=== TRY IT ===
What is needed is an exact copy of every entry, without the pictures.

=== RECORDS FOR THIS TASK ===
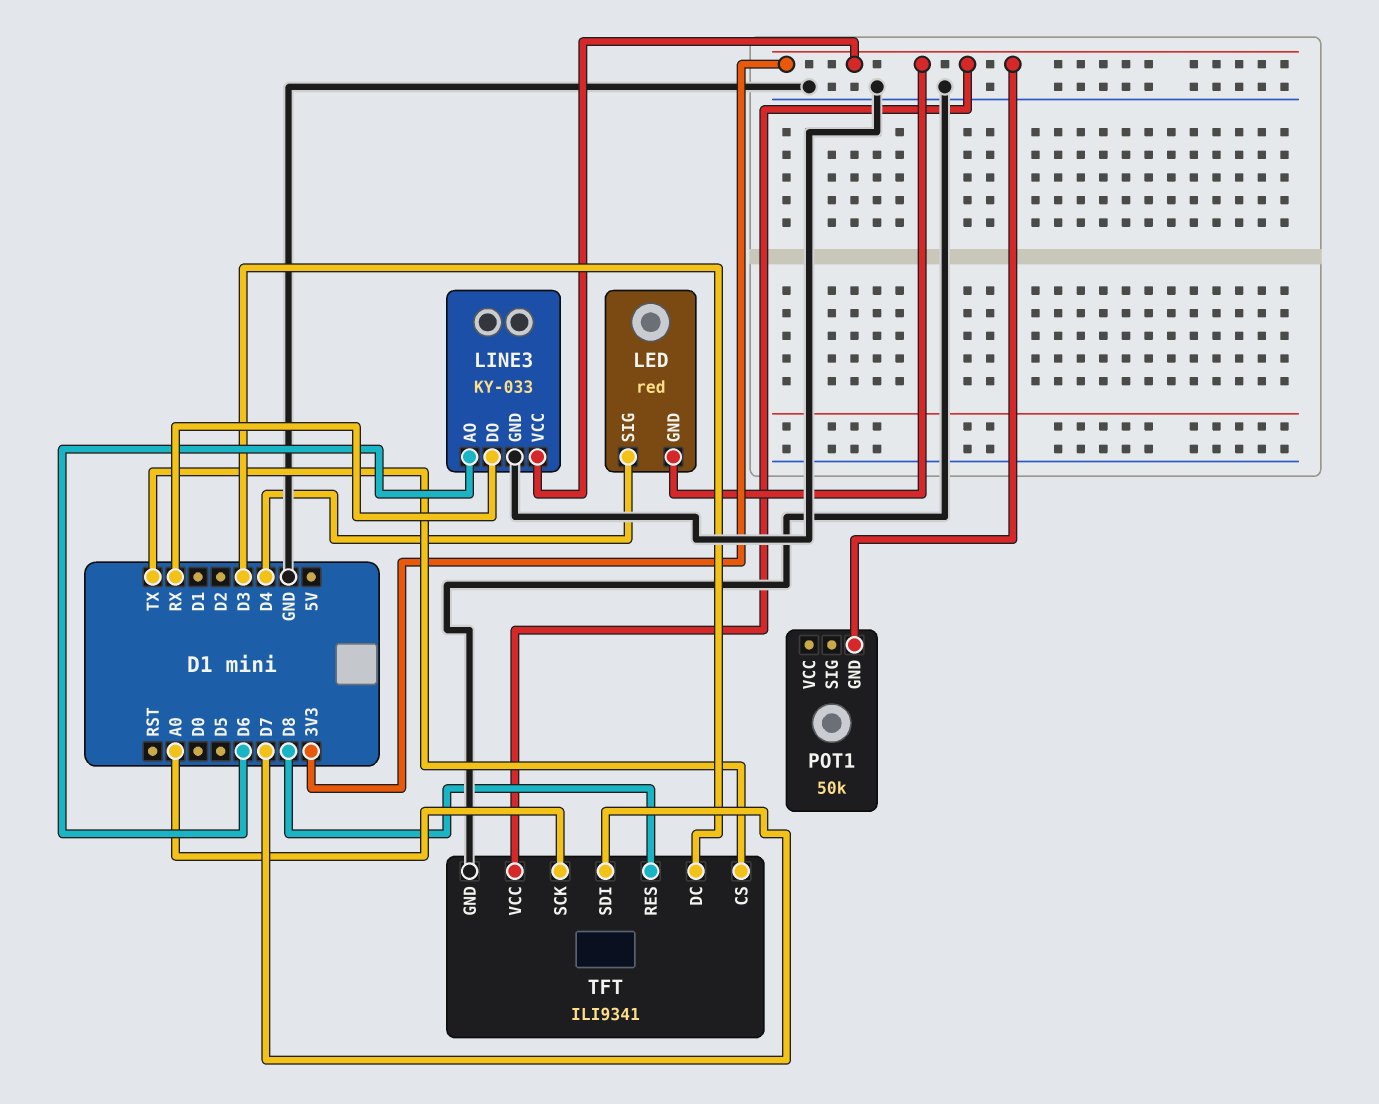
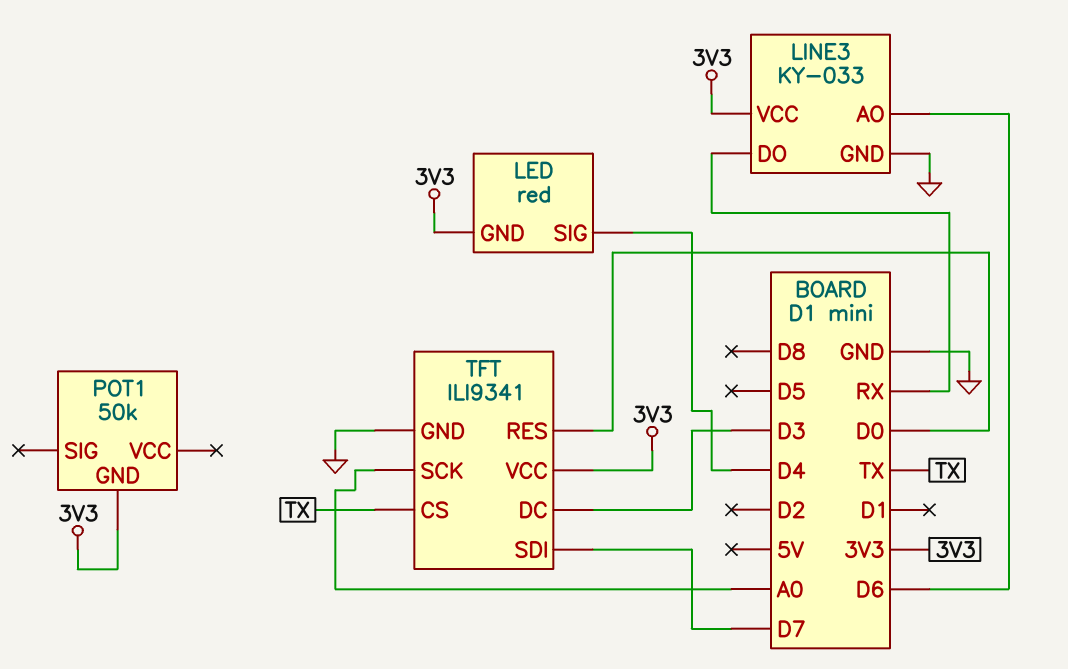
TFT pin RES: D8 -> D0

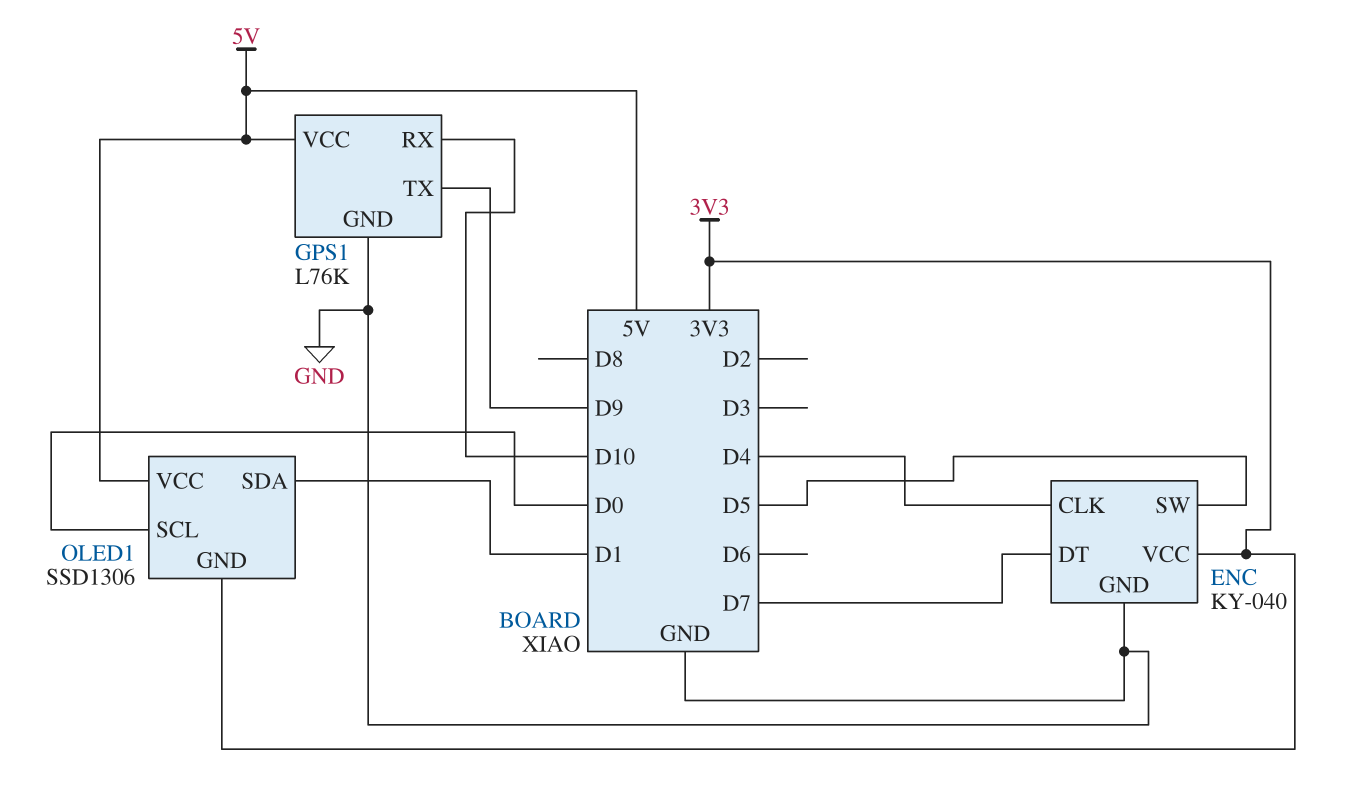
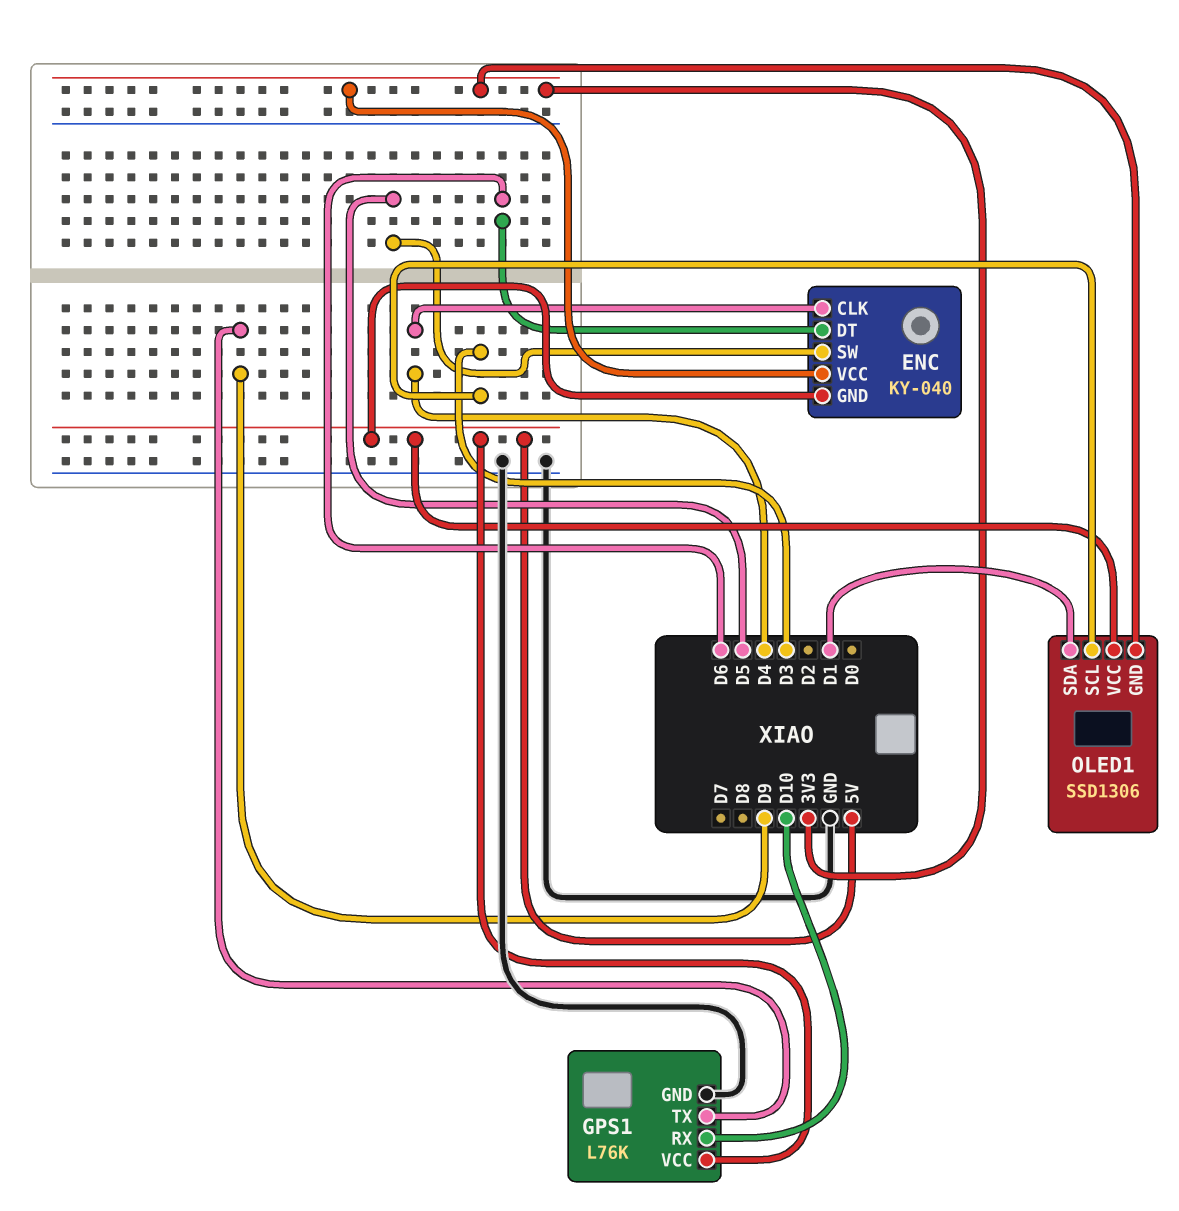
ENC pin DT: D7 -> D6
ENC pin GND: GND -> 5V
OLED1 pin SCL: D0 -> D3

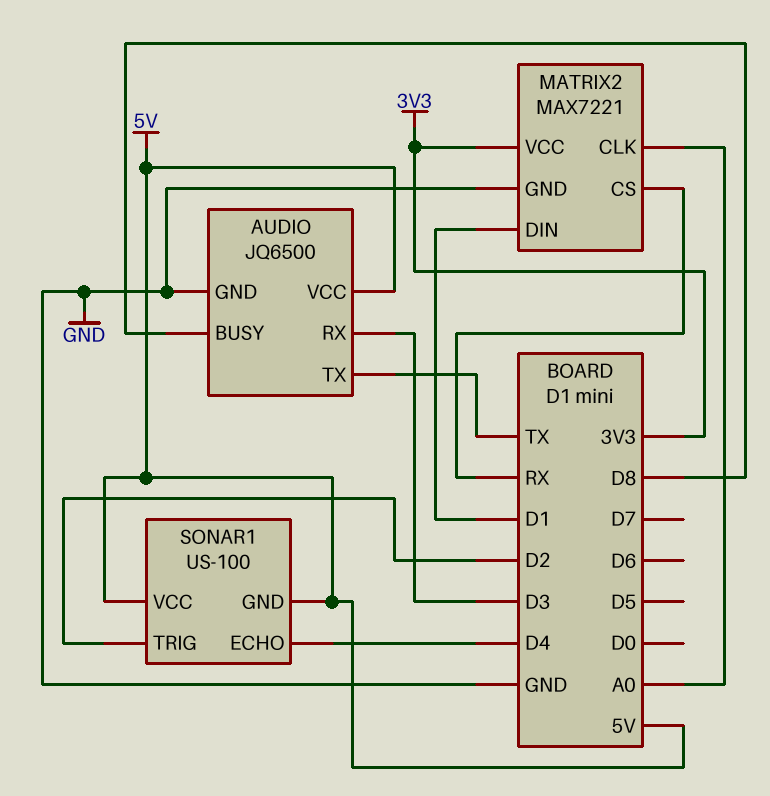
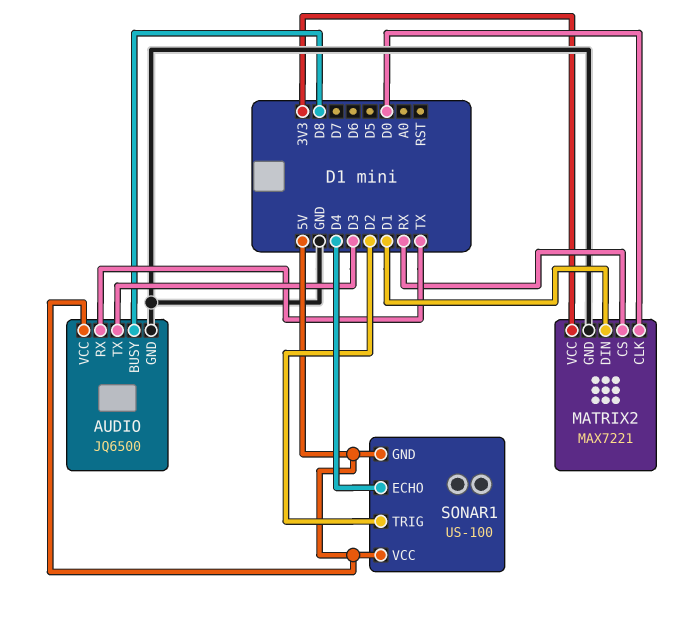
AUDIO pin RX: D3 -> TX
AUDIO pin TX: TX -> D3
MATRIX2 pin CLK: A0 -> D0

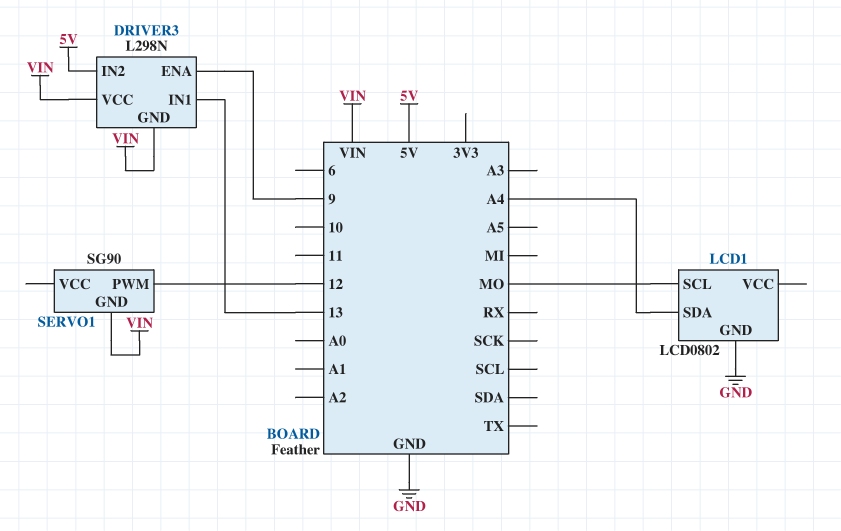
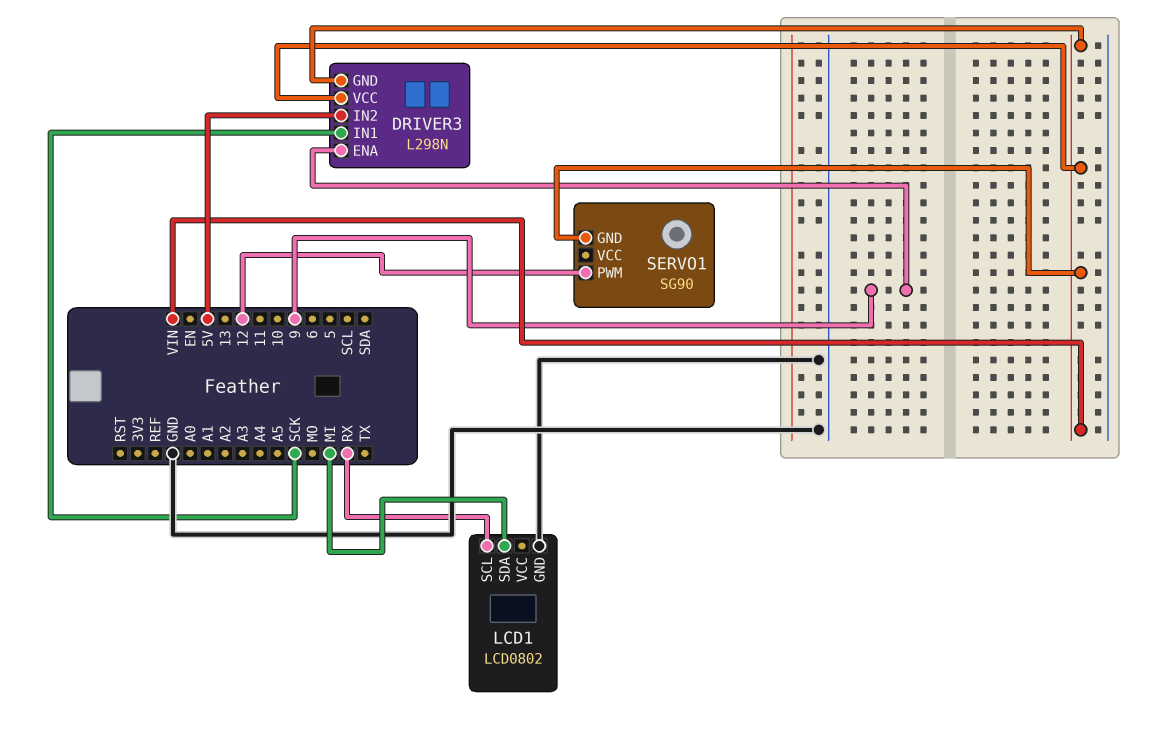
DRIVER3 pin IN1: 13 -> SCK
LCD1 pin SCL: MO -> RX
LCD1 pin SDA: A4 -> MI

=== TASK RESULT ===
TFT pin RES: D8 -> D0

ENC pin DT: D7 -> D6
ENC pin GND: GND -> 5V
OLED1 pin SCL: D0 -> D3

AUDIO pin RX: D3 -> TX
AUDIO pin TX: TX -> D3
MATRIX2 pin CLK: A0 -> D0

DRIVER3 pin IN1: 13 -> SCK
LCD1 pin SCL: MO -> RX
LCD1 pin SDA: A4 -> MI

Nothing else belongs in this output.